Task details => Only one stretch of the listing below is wanted. Begin at the line that has "change=shifted; old=grey_vabirubal; first_place=457,293;", stop after the line that has "change=repainted; old=red_nidabuk; new=turquoise_nidabuk;", and repeat every line in between exactly.
________________________
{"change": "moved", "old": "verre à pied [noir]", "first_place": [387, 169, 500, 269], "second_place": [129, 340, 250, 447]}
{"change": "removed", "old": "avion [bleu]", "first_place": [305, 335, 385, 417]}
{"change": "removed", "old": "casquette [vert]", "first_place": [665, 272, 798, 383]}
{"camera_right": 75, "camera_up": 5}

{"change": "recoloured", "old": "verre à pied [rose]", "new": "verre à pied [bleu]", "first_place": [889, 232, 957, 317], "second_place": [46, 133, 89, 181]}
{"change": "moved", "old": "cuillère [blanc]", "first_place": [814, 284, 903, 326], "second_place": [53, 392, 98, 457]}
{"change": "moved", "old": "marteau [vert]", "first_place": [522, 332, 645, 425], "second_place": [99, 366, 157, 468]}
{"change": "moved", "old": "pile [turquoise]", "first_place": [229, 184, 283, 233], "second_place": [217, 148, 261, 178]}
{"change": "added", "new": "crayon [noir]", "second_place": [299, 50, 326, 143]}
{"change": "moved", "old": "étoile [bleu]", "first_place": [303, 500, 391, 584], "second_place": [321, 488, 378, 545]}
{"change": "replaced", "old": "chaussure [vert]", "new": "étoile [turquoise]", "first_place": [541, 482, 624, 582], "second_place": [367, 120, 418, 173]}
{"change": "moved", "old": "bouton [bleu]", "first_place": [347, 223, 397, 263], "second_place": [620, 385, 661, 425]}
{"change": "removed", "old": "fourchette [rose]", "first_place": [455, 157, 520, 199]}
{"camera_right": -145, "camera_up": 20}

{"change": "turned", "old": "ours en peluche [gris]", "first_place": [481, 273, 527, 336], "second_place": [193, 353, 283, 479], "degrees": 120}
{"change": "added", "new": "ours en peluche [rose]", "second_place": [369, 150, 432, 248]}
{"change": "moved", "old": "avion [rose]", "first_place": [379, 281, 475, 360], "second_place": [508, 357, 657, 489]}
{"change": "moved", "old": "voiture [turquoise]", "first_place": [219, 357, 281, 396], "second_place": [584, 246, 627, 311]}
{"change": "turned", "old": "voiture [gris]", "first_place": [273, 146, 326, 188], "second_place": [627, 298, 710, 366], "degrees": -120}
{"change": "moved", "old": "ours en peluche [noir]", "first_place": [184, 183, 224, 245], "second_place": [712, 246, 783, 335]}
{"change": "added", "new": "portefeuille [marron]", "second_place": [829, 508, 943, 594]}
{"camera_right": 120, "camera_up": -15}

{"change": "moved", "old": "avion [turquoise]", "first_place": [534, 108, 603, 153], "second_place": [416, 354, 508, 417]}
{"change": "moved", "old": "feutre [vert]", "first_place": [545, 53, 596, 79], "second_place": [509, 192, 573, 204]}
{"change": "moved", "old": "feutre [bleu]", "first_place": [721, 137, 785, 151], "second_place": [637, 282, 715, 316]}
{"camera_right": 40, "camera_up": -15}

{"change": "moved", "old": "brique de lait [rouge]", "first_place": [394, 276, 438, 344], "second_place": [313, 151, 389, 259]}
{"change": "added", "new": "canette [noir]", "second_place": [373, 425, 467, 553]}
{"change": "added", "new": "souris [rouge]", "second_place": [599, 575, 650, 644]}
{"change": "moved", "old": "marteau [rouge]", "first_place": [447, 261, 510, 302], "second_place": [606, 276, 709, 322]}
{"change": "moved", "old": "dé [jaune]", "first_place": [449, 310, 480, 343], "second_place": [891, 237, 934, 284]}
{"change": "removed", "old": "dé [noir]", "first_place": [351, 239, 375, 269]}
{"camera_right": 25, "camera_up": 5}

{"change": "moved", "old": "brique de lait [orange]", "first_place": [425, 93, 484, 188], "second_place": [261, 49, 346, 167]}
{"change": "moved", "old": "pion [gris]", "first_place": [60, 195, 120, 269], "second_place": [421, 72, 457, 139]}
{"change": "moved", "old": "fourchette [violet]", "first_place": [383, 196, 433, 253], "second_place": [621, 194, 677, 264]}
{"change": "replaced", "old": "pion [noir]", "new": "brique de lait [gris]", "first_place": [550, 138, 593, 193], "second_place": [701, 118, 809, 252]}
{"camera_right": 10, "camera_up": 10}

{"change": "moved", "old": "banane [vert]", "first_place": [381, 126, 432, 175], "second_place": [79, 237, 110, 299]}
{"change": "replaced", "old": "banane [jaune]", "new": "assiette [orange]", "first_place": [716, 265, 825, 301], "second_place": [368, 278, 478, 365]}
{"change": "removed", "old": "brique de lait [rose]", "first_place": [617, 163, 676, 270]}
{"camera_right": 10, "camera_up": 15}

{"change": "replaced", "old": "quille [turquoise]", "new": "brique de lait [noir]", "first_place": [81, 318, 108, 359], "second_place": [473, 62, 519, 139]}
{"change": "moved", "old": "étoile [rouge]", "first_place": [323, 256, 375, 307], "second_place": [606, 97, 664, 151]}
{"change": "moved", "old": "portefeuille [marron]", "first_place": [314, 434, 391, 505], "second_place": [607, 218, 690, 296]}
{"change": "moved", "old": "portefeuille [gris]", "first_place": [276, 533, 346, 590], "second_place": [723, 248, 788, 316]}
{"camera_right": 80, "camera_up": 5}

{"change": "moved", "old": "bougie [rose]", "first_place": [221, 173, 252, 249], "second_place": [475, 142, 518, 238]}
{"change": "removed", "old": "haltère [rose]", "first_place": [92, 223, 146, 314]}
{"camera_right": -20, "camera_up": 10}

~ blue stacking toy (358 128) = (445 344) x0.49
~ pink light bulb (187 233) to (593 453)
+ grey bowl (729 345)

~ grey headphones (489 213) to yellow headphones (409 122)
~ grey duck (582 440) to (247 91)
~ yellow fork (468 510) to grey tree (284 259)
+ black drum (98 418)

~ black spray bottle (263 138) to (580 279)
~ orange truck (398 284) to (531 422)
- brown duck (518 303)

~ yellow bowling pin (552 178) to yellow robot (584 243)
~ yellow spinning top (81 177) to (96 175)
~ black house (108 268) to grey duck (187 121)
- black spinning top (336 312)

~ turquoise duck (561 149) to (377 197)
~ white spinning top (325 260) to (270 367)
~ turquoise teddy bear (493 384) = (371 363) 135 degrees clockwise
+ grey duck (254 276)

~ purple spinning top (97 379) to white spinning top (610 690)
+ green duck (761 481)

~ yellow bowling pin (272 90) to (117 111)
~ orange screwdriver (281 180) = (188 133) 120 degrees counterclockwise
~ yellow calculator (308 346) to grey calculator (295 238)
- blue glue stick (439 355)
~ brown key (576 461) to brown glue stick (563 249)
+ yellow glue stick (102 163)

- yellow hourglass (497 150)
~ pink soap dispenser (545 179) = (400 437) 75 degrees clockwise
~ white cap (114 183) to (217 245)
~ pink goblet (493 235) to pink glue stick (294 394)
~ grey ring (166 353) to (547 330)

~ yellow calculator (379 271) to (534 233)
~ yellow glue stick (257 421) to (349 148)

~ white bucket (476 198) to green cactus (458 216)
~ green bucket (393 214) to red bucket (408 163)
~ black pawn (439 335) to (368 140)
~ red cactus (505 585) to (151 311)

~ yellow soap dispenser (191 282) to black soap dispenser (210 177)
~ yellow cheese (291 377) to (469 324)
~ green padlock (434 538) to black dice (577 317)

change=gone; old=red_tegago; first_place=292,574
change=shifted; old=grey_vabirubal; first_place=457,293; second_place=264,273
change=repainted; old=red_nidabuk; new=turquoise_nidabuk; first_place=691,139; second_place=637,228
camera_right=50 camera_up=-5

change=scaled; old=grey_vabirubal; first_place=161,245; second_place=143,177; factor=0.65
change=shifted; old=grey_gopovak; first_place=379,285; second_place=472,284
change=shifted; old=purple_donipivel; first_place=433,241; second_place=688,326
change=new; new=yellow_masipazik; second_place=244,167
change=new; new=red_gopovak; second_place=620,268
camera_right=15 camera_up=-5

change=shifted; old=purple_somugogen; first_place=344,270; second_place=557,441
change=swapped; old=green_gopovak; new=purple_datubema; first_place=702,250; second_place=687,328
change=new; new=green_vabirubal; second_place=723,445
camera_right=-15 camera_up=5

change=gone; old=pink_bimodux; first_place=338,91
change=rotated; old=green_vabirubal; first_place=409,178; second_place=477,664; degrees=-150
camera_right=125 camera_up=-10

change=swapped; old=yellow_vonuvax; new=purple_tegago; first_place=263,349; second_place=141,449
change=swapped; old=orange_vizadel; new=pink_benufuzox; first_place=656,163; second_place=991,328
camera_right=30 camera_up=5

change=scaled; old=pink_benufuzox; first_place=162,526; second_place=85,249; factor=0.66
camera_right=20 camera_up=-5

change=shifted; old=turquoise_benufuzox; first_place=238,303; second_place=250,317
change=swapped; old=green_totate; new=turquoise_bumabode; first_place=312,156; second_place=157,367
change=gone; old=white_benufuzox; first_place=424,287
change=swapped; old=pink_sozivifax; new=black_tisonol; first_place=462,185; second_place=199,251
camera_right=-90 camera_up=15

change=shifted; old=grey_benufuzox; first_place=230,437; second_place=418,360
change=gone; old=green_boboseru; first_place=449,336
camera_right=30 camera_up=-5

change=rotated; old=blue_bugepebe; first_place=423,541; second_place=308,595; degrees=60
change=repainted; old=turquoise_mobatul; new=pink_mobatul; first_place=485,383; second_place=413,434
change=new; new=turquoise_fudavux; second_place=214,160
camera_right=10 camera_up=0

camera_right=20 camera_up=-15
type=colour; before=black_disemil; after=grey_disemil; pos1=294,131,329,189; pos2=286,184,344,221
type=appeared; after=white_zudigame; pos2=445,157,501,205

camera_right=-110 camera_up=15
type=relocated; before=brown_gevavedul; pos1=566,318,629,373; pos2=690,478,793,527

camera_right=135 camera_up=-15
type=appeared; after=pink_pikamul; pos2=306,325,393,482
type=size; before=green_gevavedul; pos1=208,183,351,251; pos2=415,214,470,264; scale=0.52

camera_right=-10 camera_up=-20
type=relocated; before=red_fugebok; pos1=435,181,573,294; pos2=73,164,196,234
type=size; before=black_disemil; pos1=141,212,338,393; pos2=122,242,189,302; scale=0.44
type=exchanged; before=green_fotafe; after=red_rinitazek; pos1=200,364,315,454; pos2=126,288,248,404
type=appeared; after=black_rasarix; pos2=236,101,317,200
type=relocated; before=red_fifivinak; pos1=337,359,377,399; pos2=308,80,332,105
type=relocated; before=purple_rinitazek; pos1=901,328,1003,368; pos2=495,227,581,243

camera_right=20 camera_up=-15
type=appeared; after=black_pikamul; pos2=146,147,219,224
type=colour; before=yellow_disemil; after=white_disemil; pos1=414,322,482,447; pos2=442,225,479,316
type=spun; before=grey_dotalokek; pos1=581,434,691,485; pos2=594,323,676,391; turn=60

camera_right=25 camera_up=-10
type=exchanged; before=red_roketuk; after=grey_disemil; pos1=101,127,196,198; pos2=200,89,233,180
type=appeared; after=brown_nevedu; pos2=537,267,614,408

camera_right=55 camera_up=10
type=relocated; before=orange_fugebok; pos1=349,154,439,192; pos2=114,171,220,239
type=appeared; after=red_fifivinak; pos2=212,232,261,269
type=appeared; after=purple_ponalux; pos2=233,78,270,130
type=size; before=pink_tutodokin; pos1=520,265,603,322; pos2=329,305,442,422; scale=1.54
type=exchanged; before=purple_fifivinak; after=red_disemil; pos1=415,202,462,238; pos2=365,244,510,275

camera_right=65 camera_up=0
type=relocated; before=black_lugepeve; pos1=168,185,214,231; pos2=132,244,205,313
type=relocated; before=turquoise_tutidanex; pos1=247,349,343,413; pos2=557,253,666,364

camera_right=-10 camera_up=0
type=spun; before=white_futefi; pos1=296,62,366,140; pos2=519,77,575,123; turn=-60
________________________
Output =>
change=shifted; old=grey_vabirubal; first_place=457,293; second_place=264,273
change=repainted; old=red_nidabuk; new=turquoise_nidabuk; first_place=691,139; second_place=637,228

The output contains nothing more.